#### WHAT IS EXPECTED:
Return, exactly and with nothing added, the line with "(524, 354) = (380, 470): red" together with all lines after it through the end of the data below. No pictures belong in the copy.

#### SOURCE INFORMATION:
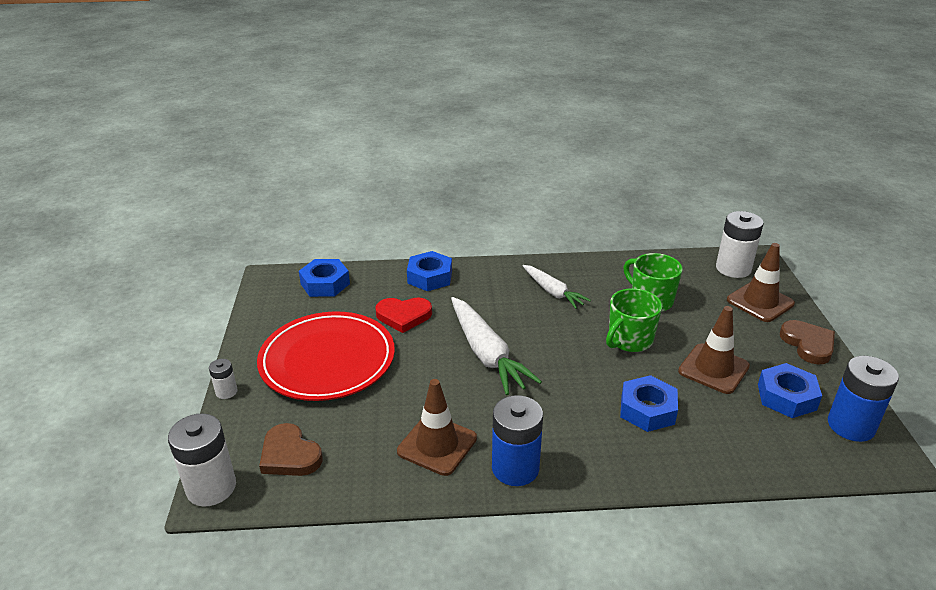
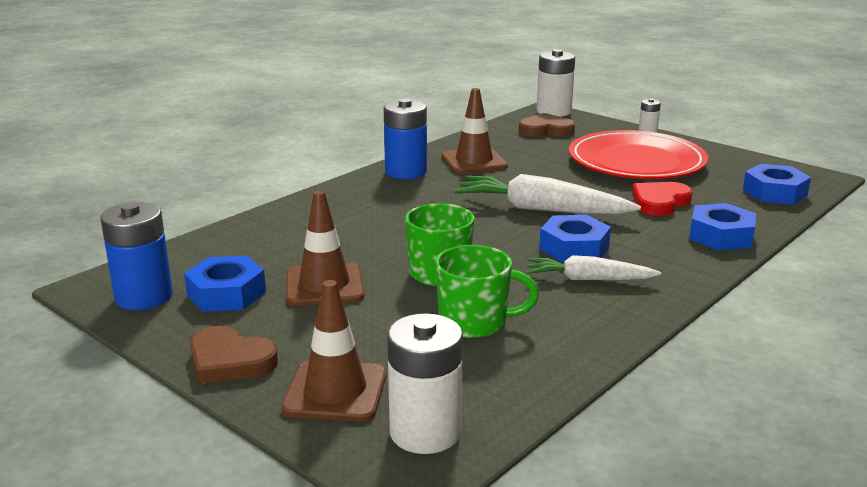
camera: 135 degrees right, 10 degrees down
(647, 410) = (353, 232): blue nut -> blue nut (574, 248)

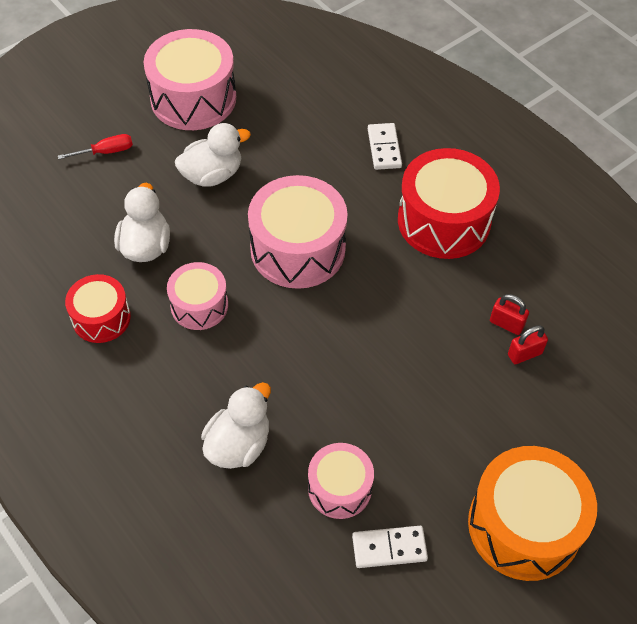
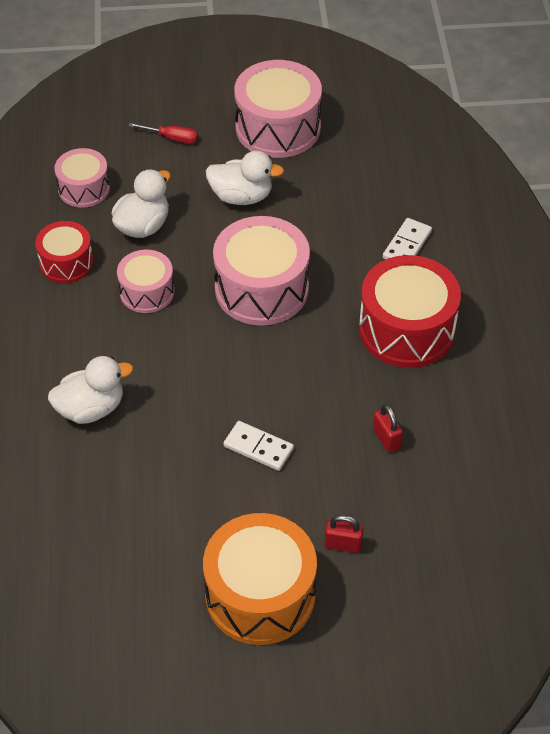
camera: 35 degrees right, 5 degrees down
(339, 488) = (139, 483): pink drum -> pink drum (84, 188)
(389, 548) = (140, 547): white domino -> white domino (258, 448)
(524, 354) = (380, 470): red padlock -> red padlock (343, 544)

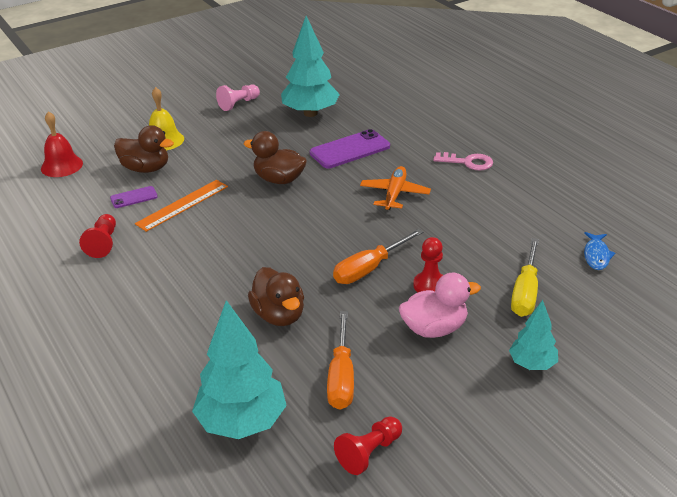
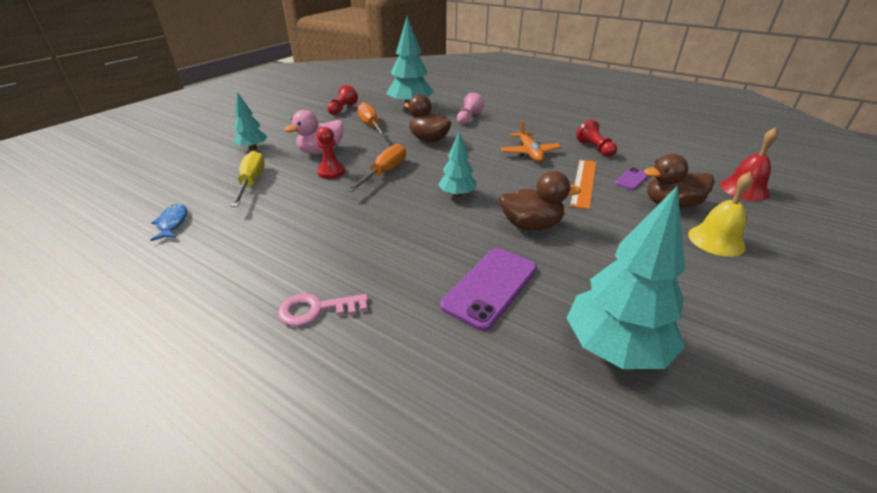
camera: 155 degrees right, 0 degrees up
(238, 104) = (742, 334): pink pawn -> pink pawn (468, 118)
(314, 221) = (457, 195): none -> turquoise tree
(394, 194) = (396, 238): orange plane -> orange plane (529, 153)

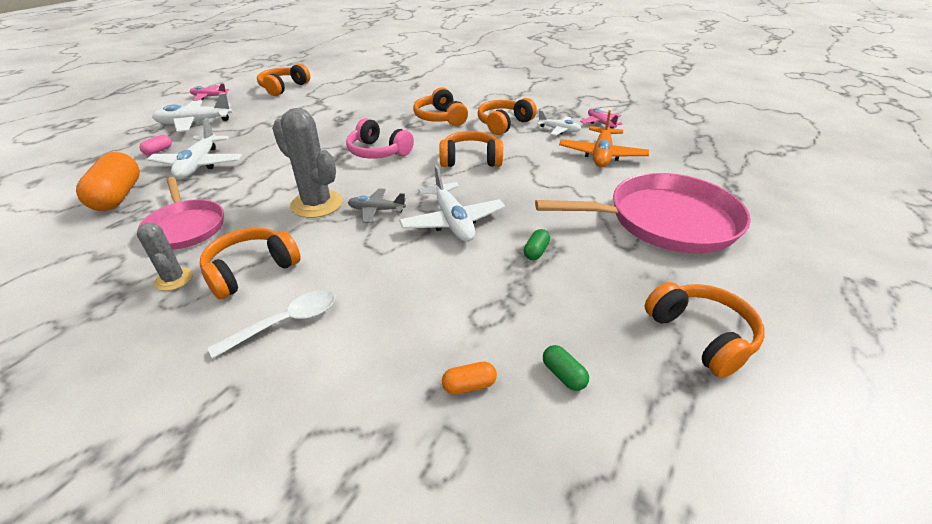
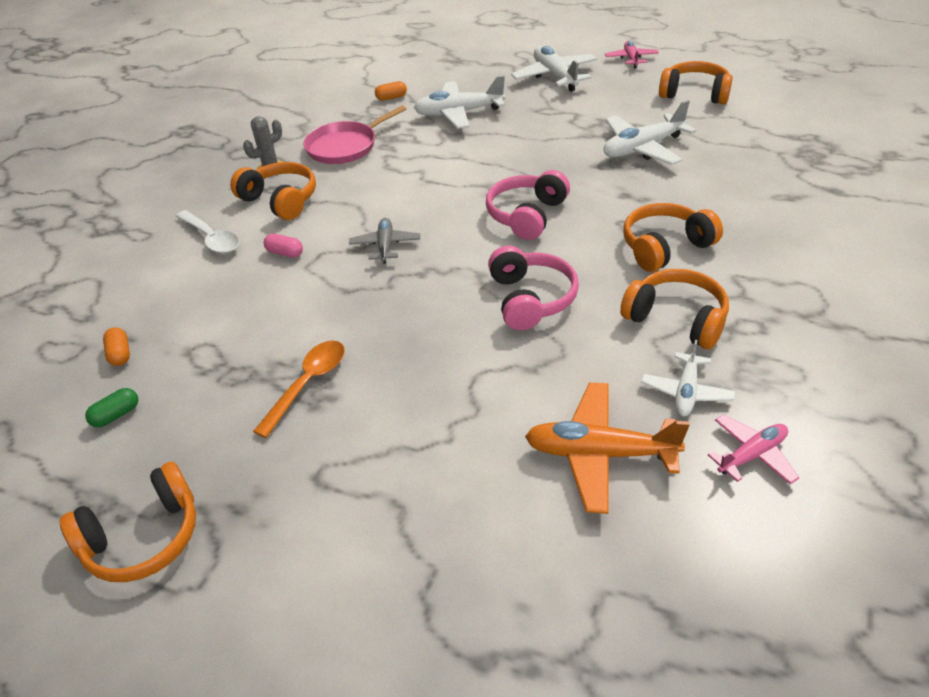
camera: 85 degrees right, 5 degrees up
(118, 196) = (391, 98): orange capsule -> orange capsule, size x0.45
(158, 151) = (481, 83): pink capsule -> pink capsule (285, 253)
(317, 204) = (393, 204): grey cactus -> none
(452, 221) = (367, 306): white plane -> white plane (642, 148)
(470, 160) = (530, 299): orange headphones -> pink headphones
(536, 251) = (308, 384): green capsule -> orange spoon
(665, 221) = (388, 529): pink pan -> none

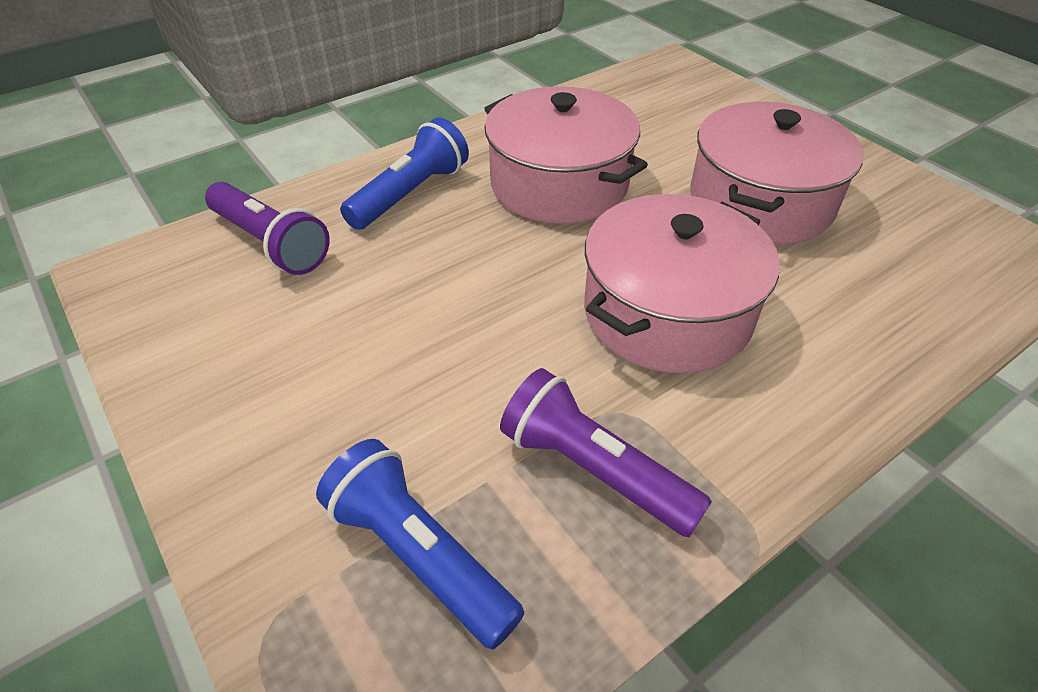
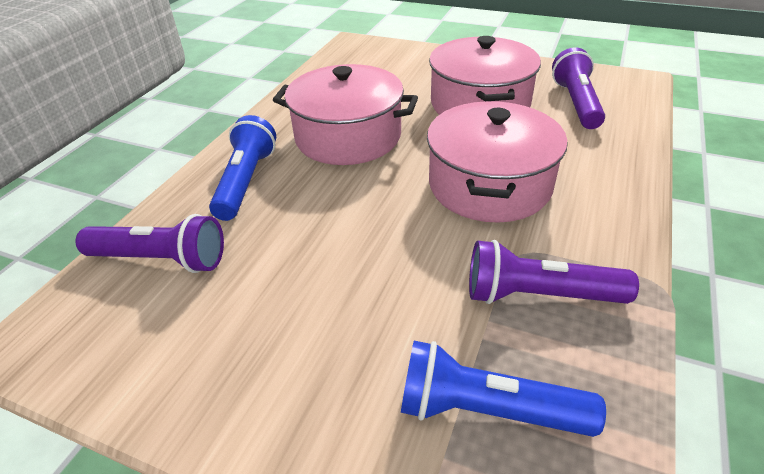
camera: 30 degrees left, 5 degrees down
(901, 252) = (576, 103): none -> purple flashlight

#### ANSWER BOX:
(524, 354) = (380, 470): red padlock -> red padlock (343, 544)

camera: 155 degrees right, 0 degrees up
(238, 104) = (742, 334): pink pawn -> pink pawn (468, 118)
(314, 221) = (457, 195): none -> turquoise tree
(394, 194) = (396, 238): orange plane -> orange plane (529, 153)

camera: 85 degrees right, 5 degrees up
(118, 196) = (391, 98): orange capsule -> orange capsule, size x0.45
(158, 151) = (481, 83): pink capsule -> pink capsule (285, 253)
(317, 204) = (393, 204): grey cactus -> none
(452, 221) = (367, 306): white plane -> white plane (642, 148)
(470, 160) = (530, 299): orange headphones -> pink headphones
(536, 251) = (308, 384): green capsule -> orange spoon
(665, 221) = (388, 529): pink pan -> none

camera: 30 degrees left, 5 degrees down
(901, 252) = (576, 103): none -> purple flashlight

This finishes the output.